▶ WHAT TO PRODUCE
Rewrite everything from the line containing "Question: From a real-world perspective, relative" down to the end of the entries, substituting "white glossy shelf" for "white glossy ledge" and leaving all else unchanged.

▶ EXTRACTED DATA
★ ★ ★

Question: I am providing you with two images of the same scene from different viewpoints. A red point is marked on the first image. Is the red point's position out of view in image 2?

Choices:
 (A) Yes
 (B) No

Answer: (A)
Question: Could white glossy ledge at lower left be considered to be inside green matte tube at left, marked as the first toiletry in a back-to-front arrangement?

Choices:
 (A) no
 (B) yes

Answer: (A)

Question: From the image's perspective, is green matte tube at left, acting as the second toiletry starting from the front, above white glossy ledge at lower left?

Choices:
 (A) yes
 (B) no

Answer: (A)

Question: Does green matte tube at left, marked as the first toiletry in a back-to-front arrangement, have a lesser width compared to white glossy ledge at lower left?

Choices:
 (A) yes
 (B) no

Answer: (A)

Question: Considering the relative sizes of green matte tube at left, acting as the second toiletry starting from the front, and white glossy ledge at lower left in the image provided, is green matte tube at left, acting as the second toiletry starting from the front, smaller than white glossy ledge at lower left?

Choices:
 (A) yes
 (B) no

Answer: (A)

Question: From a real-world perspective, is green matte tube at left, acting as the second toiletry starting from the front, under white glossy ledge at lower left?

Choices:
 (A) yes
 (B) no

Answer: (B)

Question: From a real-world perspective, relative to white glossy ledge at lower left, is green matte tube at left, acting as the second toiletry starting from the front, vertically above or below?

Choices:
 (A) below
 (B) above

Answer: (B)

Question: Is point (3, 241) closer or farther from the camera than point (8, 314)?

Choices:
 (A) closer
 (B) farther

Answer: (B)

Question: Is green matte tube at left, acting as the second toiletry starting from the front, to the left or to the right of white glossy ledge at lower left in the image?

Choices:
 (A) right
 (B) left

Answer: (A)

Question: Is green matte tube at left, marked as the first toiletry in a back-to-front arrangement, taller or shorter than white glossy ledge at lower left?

★ ★ ★

▶ TASK RESPONSE
Question: From a real-world perspective, relative to white glossy shelf at lower left, is green matte tube at left, acting as the second toiletry starting from the front, vertically above or below?

Choices:
 (A) below
 (B) above

Answer: (B)

Question: Is point (3, 241) closer or farther from the camera than point (8, 314)?

Choices:
 (A) closer
 (B) farther

Answer: (B)

Question: Is green matte tube at left, acting as the second toiletry starting from the front, to the left or to the right of white glossy shelf at lower left in the image?

Choices:
 (A) right
 (B) left

Answer: (A)

Question: Is green matte tube at left, marked as the first toiletry in a back-to-front arrangement, taller or shorter than white glossy shelf at lower left?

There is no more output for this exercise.